* Work to complete *
From the records below, copy out exactly the lines from the one containing "type=rotate; before=blue_toy_robot; pos1=149,362;" to the one containing "type=resize; before=blue_peaked_cap; pos1=713,456;", both included. Add nothing else.

* Data records *

*** Block opens ***

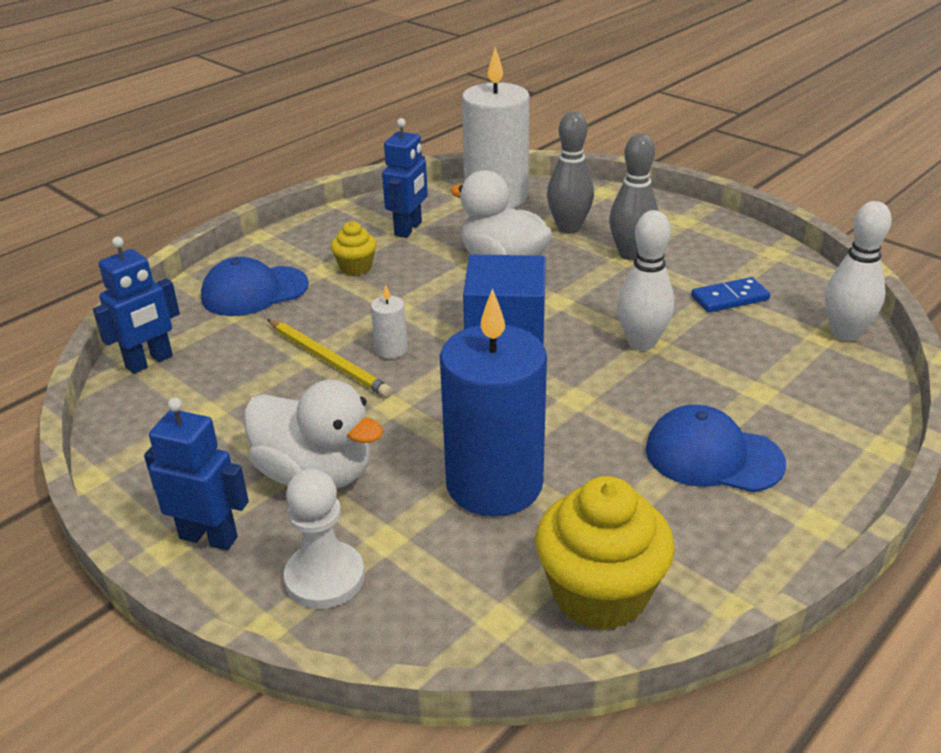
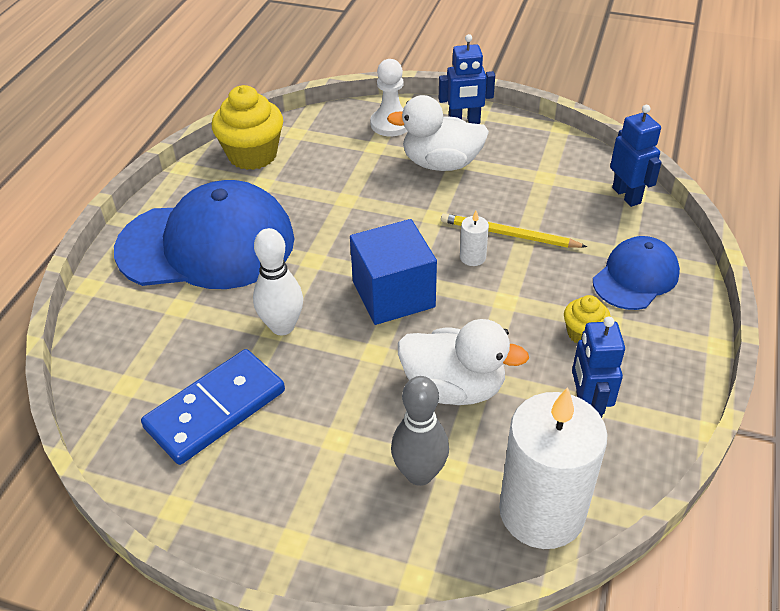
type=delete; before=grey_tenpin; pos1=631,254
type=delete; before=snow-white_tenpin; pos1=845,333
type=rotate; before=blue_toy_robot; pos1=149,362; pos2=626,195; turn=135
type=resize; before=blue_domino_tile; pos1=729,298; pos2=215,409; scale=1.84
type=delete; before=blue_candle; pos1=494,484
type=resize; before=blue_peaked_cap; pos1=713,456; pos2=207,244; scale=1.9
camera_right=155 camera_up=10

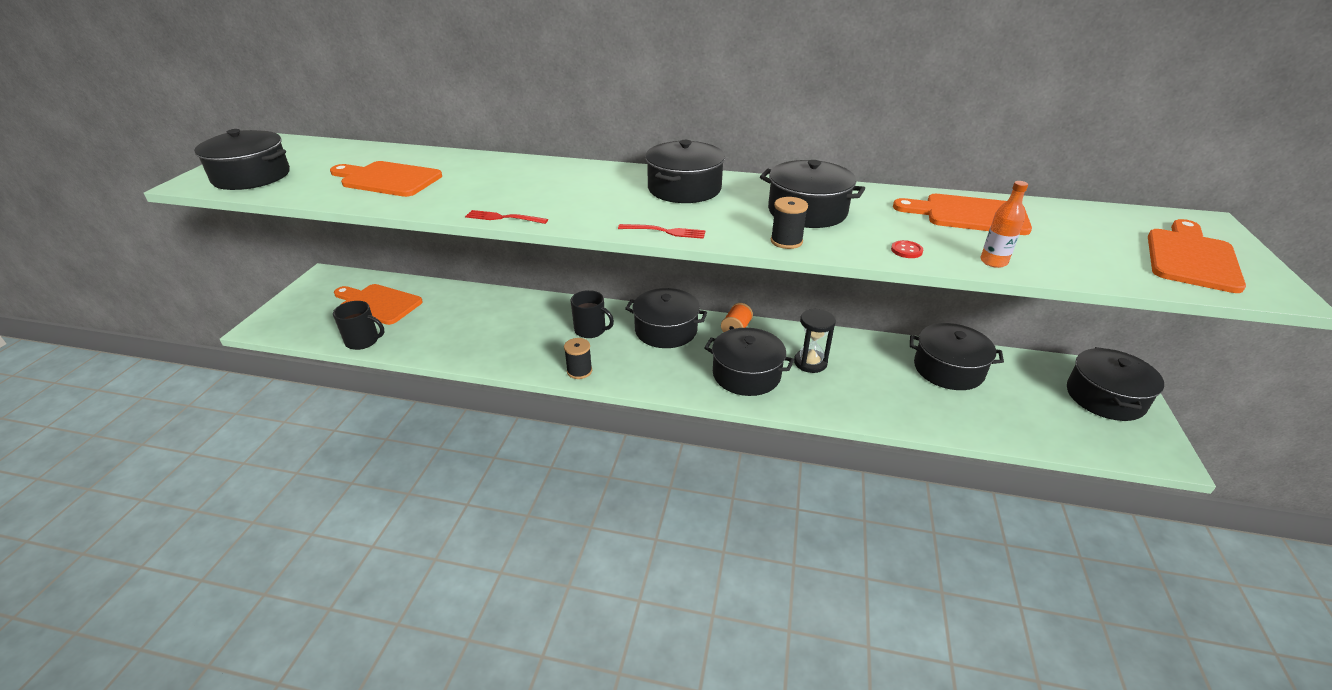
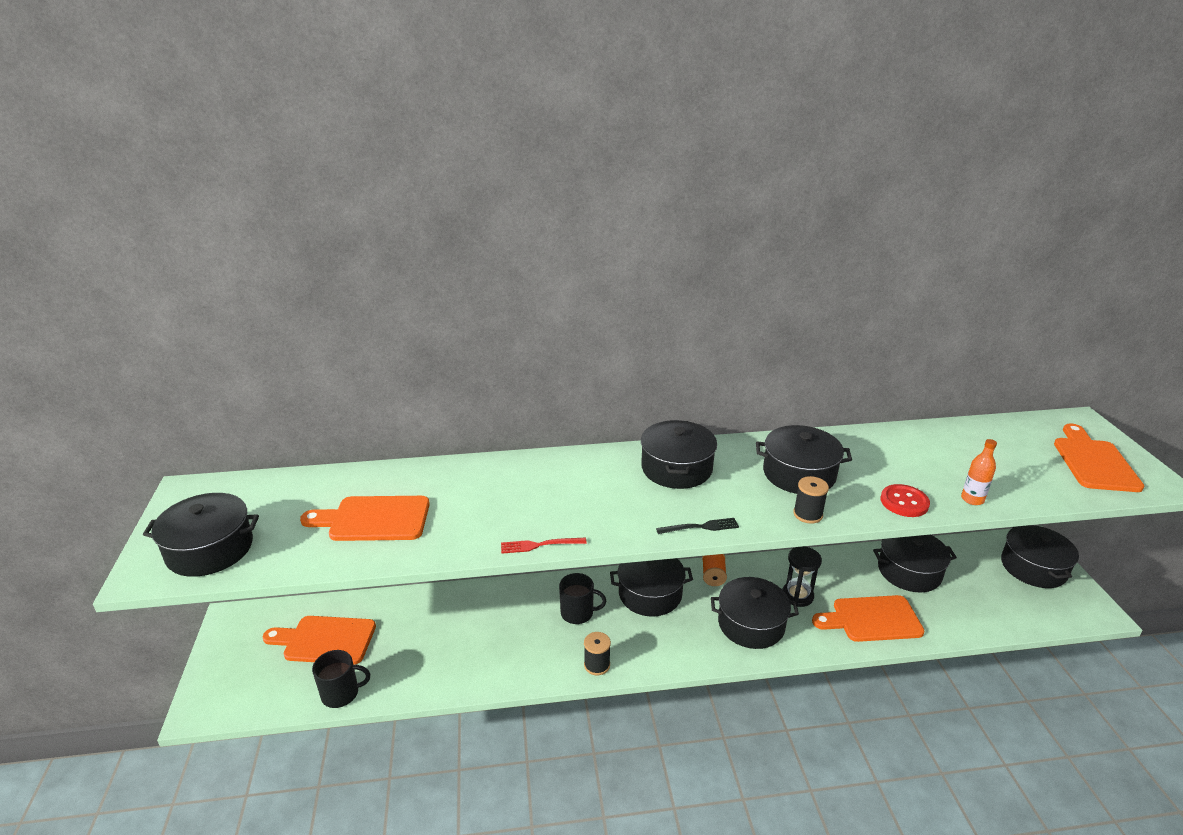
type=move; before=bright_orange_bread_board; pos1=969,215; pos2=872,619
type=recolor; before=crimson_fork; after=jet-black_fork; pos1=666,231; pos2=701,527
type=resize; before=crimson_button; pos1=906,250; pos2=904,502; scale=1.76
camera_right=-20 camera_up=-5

*** Block closes ***

* Your solution *
type=rotate; before=blue_toy_robot; pos1=149,362; pos2=626,195; turn=135
type=resize; before=blue_domino_tile; pos1=729,298; pos2=215,409; scale=1.84
type=delete; before=blue_candle; pos1=494,484
type=resize; before=blue_peaked_cap; pos1=713,456; pos2=207,244; scale=1.9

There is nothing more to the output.